(Aim of the task): Starting at the line that holds "R6: 1.6k (+9V, U3/out) -> 2.7k (+9V, U3/out)" and stopping at the line that holds "U205 pin VDD: COM -> VS", restate the records below word for word, with both of those lines included.

(Provided material):
════════

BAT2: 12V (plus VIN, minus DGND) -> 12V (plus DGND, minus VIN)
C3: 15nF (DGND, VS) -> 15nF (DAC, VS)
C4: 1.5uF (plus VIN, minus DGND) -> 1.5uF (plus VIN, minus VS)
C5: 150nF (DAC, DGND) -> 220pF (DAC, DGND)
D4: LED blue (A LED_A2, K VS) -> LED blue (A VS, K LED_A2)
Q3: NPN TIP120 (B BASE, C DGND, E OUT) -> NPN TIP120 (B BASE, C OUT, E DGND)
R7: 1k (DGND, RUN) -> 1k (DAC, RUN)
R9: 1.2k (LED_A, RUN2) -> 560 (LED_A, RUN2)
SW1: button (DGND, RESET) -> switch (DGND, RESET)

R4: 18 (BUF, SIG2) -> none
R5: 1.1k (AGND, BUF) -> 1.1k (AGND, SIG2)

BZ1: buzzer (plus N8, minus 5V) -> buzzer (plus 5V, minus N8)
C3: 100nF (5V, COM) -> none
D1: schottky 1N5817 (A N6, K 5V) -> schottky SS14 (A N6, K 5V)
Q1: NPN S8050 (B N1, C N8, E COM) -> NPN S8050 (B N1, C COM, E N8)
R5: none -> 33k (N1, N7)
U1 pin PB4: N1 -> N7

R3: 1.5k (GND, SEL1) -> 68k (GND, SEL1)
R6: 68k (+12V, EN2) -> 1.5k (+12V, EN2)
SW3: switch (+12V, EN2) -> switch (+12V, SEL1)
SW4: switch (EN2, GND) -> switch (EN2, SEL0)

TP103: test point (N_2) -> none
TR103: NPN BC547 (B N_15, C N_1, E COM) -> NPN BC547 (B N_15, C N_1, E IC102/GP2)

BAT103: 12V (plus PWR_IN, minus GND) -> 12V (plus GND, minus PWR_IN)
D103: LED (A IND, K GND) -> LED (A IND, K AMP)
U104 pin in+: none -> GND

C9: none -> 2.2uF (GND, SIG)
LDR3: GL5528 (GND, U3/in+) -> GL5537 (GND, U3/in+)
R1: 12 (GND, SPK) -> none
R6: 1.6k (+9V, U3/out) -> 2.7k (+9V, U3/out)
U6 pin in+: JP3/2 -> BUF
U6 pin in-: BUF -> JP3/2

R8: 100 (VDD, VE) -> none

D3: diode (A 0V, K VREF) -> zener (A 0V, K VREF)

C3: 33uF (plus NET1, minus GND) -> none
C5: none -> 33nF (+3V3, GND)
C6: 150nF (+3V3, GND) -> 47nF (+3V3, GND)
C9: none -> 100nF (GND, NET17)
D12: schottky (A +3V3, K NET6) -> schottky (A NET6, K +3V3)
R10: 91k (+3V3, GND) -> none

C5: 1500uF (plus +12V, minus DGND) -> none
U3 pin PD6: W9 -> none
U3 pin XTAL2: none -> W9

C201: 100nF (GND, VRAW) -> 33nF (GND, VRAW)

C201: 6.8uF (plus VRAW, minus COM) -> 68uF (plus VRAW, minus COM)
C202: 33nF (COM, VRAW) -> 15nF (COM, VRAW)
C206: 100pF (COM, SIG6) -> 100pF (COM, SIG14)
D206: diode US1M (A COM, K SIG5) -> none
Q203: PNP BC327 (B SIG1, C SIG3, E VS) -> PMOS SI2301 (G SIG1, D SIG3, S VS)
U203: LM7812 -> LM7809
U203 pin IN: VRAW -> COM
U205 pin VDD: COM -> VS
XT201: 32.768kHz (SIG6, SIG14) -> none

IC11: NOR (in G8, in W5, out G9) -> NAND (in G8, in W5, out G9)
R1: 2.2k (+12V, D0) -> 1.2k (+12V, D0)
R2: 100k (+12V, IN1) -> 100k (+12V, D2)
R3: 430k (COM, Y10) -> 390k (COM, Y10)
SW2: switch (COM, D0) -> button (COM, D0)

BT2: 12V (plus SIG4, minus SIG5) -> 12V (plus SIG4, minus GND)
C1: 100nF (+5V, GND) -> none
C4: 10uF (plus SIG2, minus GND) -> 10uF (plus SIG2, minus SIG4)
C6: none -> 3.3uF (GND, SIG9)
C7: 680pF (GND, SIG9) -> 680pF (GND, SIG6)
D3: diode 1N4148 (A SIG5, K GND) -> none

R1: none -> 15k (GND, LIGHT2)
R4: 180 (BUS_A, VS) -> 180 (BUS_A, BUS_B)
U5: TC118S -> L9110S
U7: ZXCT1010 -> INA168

════════

(Response box):
R6: 1.6k (+9V, U3/out) -> 2.7k (+9V, U3/out)
U6 pin in+: JP3/2 -> BUF
U6 pin in-: BUF -> JP3/2

R8: 100 (VDD, VE) -> none

D3: diode (A 0V, K VREF) -> zener (A 0V, K VREF)

C3: 33uF (plus NET1, minus GND) -> none
C5: none -> 33nF (+3V3, GND)
C6: 150nF (+3V3, GND) -> 47nF (+3V3, GND)
C9: none -> 100nF (GND, NET17)
D12: schottky (A +3V3, K NET6) -> schottky (A NET6, K +3V3)
R10: 91k (+3V3, GND) -> none

C5: 1500uF (plus +12V, minus DGND) -> none
U3 pin PD6: W9 -> none
U3 pin XTAL2: none -> W9

C201: 100nF (GND, VRAW) -> 33nF (GND, VRAW)

C201: 6.8uF (plus VRAW, minus COM) -> 68uF (plus VRAW, minus COM)
C202: 33nF (COM, VRAW) -> 15nF (COM, VRAW)
C206: 100pF (COM, SIG6) -> 100pF (COM, SIG14)
D206: diode US1M (A COM, K SIG5) -> none
Q203: PNP BC327 (B SIG1, C SIG3, E VS) -> PMOS SI2301 (G SIG1, D SIG3, S VS)
U203: LM7812 -> LM7809
U203 pin IN: VRAW -> COM
U205 pin VDD: COM -> VS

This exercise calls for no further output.